#### Work to complete
Show every line of the records below that contains the string "numericTimeSignature", copying each such line in full.

Dataset excerpts:
——

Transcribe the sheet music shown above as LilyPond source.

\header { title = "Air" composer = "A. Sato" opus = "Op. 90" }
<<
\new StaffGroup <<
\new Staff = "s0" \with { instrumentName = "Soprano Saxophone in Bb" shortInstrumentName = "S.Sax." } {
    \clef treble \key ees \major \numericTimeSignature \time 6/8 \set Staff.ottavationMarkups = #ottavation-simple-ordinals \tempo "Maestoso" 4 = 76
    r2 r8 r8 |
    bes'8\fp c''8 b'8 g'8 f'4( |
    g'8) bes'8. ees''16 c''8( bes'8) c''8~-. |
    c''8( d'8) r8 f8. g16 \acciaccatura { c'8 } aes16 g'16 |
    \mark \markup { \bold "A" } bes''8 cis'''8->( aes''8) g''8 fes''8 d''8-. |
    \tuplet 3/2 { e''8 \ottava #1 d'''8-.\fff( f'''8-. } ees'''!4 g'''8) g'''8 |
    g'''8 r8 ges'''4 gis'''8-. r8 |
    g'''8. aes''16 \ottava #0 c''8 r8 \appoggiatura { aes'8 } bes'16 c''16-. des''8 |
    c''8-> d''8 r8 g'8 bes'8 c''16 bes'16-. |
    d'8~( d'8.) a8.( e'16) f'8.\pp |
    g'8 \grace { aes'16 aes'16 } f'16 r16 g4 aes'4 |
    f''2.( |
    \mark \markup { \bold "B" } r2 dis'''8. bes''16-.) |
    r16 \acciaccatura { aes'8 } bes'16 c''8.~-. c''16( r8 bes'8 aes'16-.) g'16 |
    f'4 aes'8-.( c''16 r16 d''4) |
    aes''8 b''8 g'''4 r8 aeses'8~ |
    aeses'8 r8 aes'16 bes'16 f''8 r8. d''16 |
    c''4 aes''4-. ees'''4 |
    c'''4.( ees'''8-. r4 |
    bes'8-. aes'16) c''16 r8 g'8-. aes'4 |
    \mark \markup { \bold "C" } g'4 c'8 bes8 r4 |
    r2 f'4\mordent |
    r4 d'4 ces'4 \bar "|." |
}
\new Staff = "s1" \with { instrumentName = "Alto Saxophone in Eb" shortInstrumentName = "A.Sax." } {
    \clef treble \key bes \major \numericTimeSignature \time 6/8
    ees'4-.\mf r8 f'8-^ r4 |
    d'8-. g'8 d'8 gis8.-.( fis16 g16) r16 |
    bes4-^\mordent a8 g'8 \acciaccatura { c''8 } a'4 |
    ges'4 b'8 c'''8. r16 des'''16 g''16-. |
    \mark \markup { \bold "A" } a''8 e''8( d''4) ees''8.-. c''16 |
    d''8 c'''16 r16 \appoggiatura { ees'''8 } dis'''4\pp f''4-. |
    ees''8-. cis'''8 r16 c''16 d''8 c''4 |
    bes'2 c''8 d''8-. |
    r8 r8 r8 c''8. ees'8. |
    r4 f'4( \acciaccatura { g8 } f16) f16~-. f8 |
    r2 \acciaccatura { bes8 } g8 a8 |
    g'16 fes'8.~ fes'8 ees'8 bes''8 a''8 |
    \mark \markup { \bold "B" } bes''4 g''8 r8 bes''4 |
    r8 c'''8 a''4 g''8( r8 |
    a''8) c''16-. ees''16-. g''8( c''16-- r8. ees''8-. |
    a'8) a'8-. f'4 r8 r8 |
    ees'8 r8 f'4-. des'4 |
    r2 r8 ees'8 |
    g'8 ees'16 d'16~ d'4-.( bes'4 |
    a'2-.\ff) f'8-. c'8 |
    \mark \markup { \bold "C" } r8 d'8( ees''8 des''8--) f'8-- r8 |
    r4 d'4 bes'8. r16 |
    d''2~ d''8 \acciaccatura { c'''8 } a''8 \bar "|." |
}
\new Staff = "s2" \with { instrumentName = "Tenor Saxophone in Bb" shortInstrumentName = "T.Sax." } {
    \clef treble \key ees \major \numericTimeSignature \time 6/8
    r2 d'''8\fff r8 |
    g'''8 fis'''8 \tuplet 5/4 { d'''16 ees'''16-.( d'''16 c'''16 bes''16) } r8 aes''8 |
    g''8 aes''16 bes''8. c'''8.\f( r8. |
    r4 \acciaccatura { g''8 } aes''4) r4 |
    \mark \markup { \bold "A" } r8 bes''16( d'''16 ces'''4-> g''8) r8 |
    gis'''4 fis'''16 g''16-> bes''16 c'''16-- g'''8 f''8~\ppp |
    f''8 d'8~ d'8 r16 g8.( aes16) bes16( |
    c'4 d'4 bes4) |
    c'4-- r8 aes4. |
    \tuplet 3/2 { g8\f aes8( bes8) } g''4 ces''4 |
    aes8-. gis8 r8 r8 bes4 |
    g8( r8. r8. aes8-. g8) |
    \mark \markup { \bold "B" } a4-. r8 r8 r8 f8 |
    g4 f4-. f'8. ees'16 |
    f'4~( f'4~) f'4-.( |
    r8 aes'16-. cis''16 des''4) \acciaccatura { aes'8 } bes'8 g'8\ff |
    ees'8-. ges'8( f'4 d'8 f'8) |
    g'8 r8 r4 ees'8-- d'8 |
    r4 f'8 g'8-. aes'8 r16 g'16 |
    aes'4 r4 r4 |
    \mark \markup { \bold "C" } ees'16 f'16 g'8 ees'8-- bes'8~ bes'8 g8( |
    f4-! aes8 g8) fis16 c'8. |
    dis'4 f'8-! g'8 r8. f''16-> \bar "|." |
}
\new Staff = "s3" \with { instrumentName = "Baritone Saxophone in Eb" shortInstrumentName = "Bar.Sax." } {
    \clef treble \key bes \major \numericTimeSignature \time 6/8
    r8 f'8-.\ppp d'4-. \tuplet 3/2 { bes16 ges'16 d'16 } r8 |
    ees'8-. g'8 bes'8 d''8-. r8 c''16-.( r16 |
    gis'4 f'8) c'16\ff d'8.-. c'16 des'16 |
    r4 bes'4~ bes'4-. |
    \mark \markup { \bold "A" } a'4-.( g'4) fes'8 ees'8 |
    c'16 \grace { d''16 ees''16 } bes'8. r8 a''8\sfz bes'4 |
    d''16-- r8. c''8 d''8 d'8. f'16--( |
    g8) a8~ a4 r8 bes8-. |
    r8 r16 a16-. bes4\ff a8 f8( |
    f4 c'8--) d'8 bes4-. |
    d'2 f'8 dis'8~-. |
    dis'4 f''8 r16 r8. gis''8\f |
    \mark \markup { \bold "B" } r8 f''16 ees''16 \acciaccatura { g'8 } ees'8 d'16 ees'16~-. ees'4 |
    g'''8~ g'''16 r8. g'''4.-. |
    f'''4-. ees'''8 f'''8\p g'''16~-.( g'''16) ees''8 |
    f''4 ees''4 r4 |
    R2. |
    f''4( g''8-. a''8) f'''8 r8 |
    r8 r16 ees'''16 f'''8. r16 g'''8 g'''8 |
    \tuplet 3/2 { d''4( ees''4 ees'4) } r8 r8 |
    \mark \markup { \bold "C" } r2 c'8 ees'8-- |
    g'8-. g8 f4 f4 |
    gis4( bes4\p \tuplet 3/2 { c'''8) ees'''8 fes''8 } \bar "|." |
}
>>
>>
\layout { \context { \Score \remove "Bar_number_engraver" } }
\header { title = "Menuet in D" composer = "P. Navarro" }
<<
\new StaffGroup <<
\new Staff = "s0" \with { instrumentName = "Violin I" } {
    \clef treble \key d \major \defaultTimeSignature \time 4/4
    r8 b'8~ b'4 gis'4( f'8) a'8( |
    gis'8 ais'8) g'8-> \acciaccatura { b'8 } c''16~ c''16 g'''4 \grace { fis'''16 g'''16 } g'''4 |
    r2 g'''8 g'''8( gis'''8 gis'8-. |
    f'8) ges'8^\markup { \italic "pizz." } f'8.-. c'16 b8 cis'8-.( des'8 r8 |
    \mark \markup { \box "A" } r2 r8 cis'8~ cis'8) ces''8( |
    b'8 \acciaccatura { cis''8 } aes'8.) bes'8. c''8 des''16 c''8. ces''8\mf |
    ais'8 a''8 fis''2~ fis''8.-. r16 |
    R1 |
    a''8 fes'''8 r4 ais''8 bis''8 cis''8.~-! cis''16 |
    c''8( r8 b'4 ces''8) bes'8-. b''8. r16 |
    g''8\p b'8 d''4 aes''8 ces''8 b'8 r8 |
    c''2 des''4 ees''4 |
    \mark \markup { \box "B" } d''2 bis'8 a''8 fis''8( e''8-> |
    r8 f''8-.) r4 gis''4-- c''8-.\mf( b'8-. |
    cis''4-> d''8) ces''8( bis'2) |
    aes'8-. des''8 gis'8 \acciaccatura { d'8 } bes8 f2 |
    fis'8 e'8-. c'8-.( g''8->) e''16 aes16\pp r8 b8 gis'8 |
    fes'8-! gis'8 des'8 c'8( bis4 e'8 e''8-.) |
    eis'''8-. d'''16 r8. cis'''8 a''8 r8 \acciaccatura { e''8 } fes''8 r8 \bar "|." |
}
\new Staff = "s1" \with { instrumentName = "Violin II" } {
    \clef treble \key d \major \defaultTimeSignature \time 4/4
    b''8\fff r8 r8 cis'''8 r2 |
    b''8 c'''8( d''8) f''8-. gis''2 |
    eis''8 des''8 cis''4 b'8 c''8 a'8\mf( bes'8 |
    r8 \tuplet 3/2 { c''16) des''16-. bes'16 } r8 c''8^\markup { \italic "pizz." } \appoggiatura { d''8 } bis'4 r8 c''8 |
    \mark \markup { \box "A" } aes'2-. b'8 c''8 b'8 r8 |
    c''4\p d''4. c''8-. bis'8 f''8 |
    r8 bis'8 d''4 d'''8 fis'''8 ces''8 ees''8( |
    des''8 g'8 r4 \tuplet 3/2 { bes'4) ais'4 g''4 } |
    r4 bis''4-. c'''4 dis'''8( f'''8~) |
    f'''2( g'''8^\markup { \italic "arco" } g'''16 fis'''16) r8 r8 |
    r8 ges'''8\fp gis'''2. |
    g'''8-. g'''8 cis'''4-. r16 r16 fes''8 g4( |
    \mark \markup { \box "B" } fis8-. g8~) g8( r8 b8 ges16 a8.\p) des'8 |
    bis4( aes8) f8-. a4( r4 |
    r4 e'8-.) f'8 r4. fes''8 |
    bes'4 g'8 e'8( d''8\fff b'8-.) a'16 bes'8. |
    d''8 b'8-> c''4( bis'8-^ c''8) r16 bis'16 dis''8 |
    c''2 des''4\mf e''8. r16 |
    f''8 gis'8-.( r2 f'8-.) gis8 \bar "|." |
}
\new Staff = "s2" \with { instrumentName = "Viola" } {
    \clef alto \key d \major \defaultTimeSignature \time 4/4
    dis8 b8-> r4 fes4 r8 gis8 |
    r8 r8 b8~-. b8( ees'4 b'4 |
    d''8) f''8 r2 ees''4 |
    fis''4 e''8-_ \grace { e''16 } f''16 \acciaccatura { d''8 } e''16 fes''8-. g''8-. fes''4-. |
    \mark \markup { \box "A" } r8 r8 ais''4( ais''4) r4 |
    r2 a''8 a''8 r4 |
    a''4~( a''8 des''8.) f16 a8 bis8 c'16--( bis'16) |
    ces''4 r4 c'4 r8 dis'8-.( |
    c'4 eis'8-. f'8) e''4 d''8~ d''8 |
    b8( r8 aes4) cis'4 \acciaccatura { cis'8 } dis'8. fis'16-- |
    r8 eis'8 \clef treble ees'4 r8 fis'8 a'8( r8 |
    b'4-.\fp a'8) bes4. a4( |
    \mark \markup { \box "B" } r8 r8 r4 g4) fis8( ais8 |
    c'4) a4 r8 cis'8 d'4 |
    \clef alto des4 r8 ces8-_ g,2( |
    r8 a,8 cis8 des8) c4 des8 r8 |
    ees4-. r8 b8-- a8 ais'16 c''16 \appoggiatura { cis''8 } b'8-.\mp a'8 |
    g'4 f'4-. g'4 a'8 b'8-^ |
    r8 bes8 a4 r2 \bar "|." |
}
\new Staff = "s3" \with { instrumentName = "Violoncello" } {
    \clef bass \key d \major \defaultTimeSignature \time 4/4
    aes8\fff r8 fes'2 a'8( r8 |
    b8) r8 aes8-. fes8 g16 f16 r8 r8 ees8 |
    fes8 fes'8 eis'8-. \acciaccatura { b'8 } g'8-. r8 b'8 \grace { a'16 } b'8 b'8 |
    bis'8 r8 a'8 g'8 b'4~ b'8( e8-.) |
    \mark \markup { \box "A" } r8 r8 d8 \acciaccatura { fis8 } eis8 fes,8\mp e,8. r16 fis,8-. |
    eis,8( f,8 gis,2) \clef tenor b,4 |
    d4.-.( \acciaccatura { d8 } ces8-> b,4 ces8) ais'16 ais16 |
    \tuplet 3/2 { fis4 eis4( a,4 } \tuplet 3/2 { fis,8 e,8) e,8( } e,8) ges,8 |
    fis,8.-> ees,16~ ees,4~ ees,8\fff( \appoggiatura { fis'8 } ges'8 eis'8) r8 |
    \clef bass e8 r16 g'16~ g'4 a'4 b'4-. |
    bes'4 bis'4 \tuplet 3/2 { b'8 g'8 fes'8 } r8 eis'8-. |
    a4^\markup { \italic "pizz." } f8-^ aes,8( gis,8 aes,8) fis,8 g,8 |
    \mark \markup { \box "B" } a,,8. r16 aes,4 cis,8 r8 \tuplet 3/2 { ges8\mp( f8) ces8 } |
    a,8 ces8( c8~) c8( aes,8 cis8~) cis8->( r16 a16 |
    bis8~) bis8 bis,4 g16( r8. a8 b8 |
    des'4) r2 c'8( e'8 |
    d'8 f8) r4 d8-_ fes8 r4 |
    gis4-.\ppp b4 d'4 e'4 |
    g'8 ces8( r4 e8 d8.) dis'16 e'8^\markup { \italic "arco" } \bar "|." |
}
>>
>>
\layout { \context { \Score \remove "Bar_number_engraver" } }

——

#### Task response
    \clef treble \key ees \major \numericTimeSignature \time 6/8 \set Staff.ottavationMarkups = #ottavation-simple-ordinals \tempo "Maestoso" 4 = 76
    \clef treble \key bes \major \numericTimeSignature \time 6/8
    \clef treble \key ees \major \numericTimeSignature \time 6/8
    \clef treble \key bes \major \numericTimeSignature \time 6/8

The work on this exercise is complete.